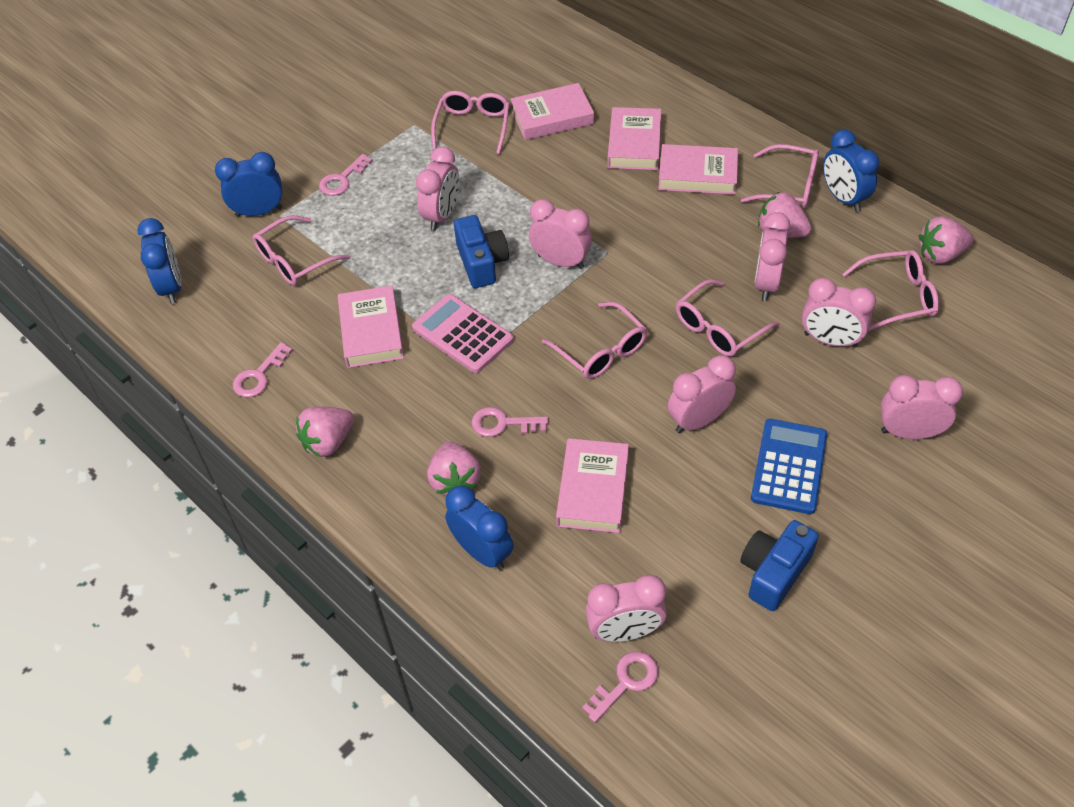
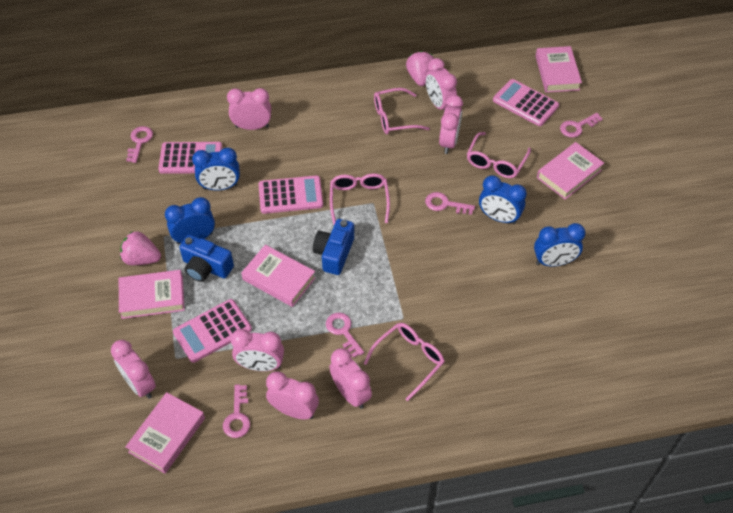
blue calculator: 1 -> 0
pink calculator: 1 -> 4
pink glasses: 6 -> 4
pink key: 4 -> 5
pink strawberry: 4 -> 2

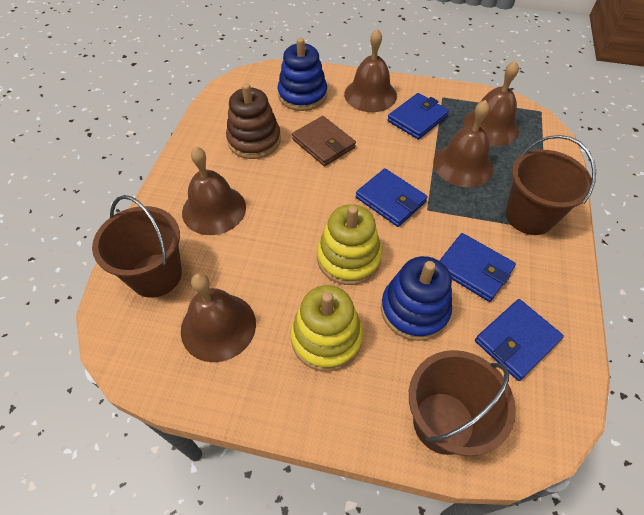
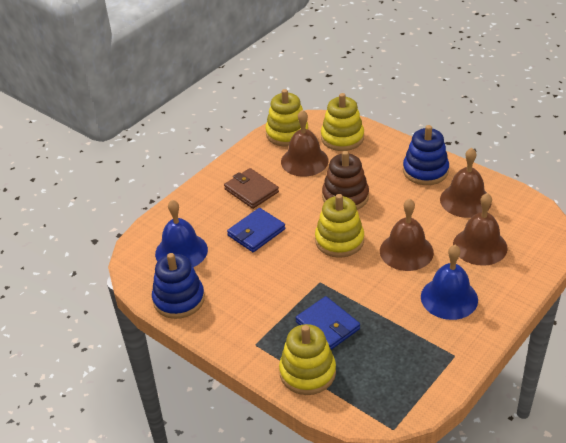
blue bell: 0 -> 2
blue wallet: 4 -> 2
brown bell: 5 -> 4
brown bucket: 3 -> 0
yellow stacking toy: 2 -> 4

▶ **Action item**
Once the pictures are removed, copy the material above exactly.

▶ **Result**
blue calculator: 1 -> 0
pink calculator: 1 -> 4
pink glasses: 6 -> 4
pink key: 4 -> 5
pink strawberry: 4 -> 2

blue bell: 0 -> 2
blue wallet: 4 -> 2
brown bell: 5 -> 4
brown bucket: 3 -> 0
yellow stacking toy: 2 -> 4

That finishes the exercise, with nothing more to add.